Exercise input START

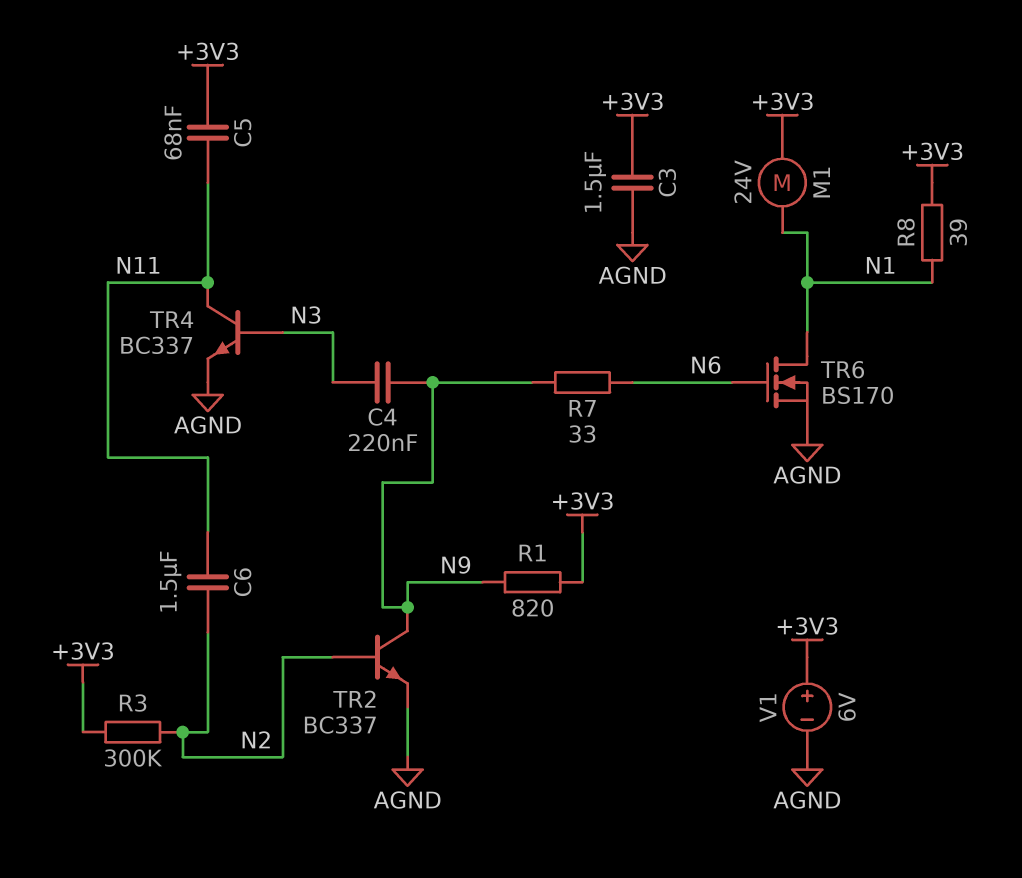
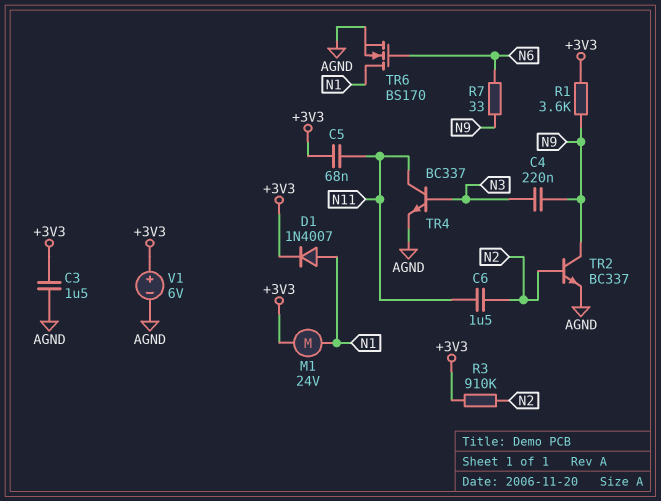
D1: none -> diode 1N4007 (A N1, K +3V3)
R1: 820 (+3V3, N9) -> 3.6k (+3V3, N9)
R3: 300k (+3V3, N2) -> 910k (+3V3, N2)
R8: 39 (+3V3, N1) -> none

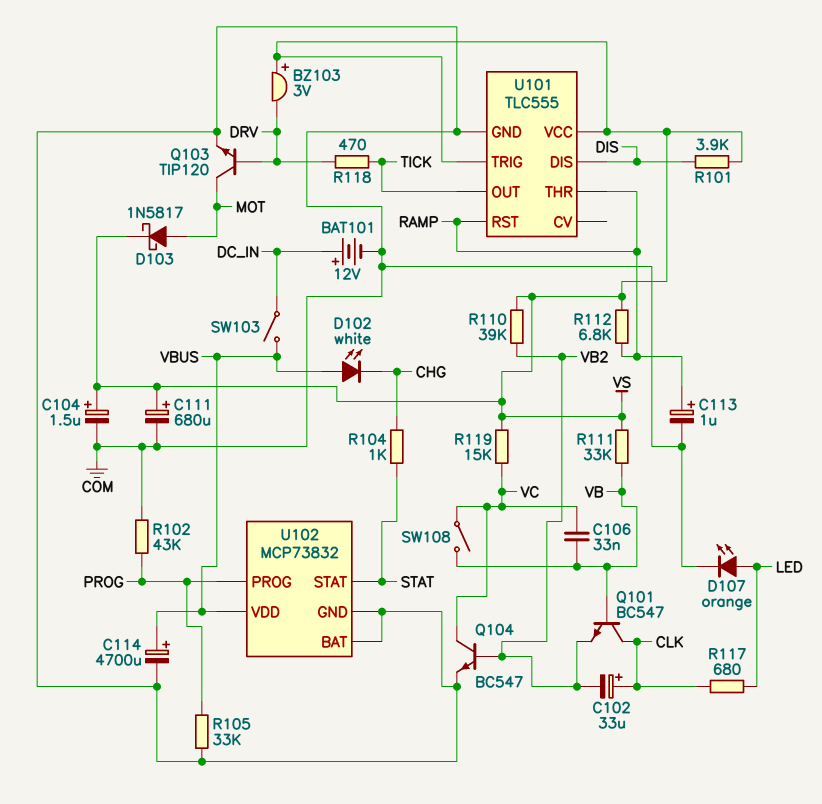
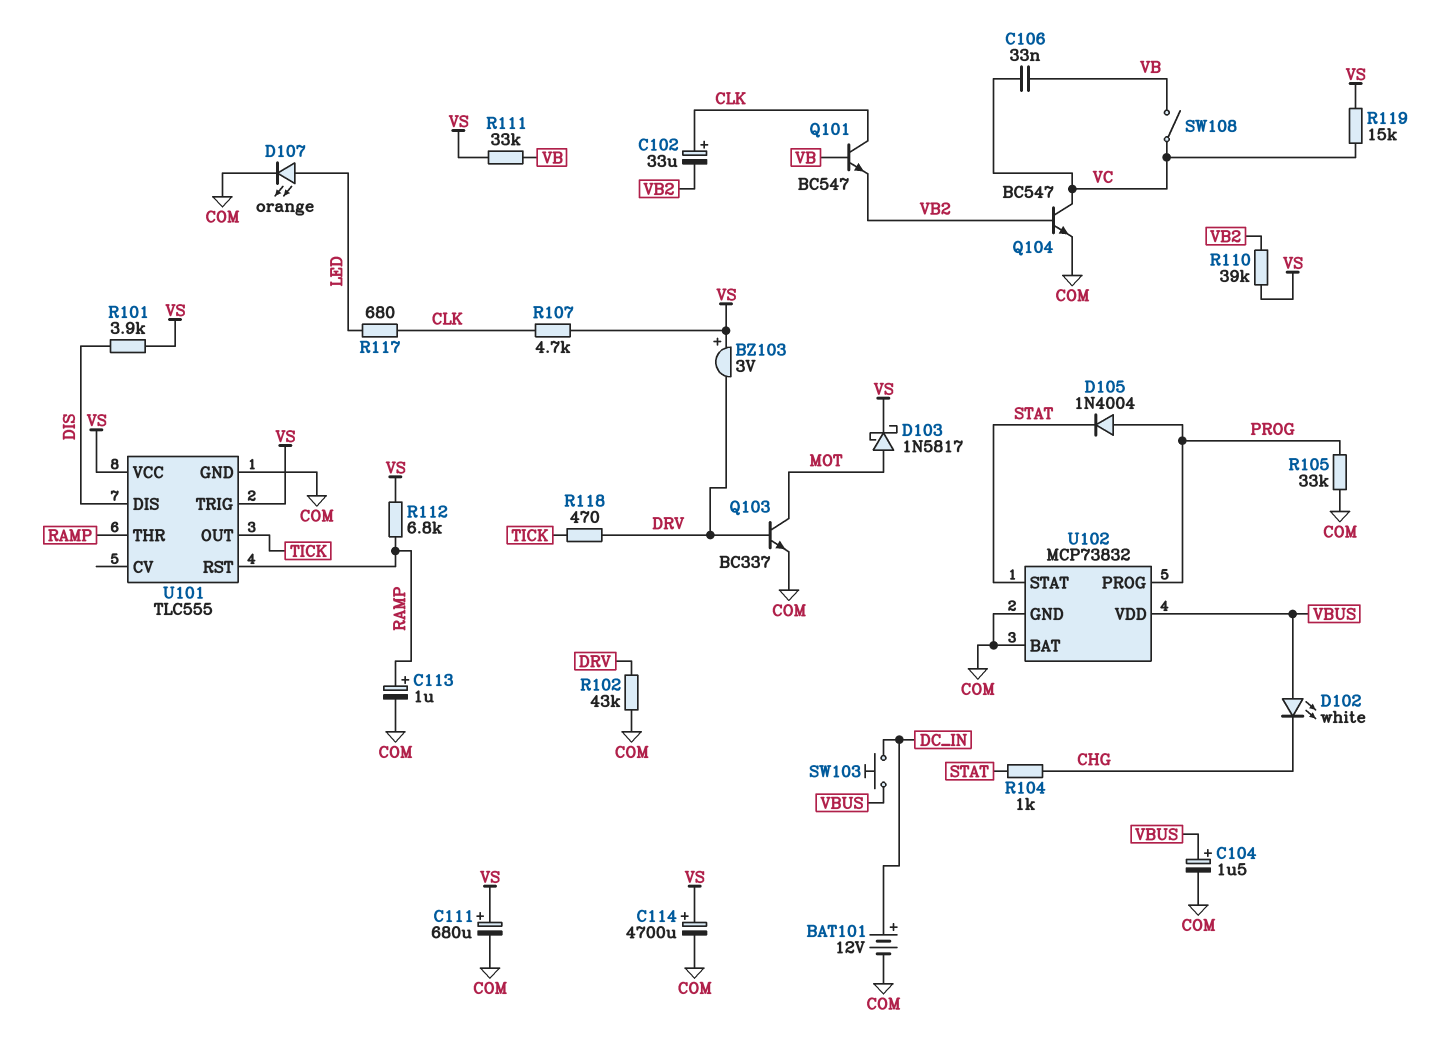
C104: 1.5uF (plus VS, minus COM) -> 1.5uF (plus VBUS, minus COM)
C114: 4700uF (plus VBUS, minus COM) -> 4700uF (plus VS, minus COM)
D105: none -> diode 1N4004 (A PROG, K STAT)
Q103: NPN TIP120 (B DRV, C MOT, E COM) -> NPN BC337 (B DRV, C MOT, E COM)
R102: 43k (COM, PROG) -> 43k (COM, DRV)
R107: none -> 4.7k (CLK, VS)
SW103: switch (DC_IN, VBUS) -> button (DC_IN, VBUS)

Exercise input END

What needs to be done -
Output the line containing "Q103: NPN TIP120" and all lines after it to the end of the records, exactly as given.

Solved problem -
Q103: NPN TIP120 (B DRV, C MOT, E COM) -> NPN BC337 (B DRV, C MOT, E COM)
R102: 43k (COM, PROG) -> 43k (COM, DRV)
R107: none -> 4.7k (CLK, VS)
SW103: switch (DC_IN, VBUS) -> button (DC_IN, VBUS)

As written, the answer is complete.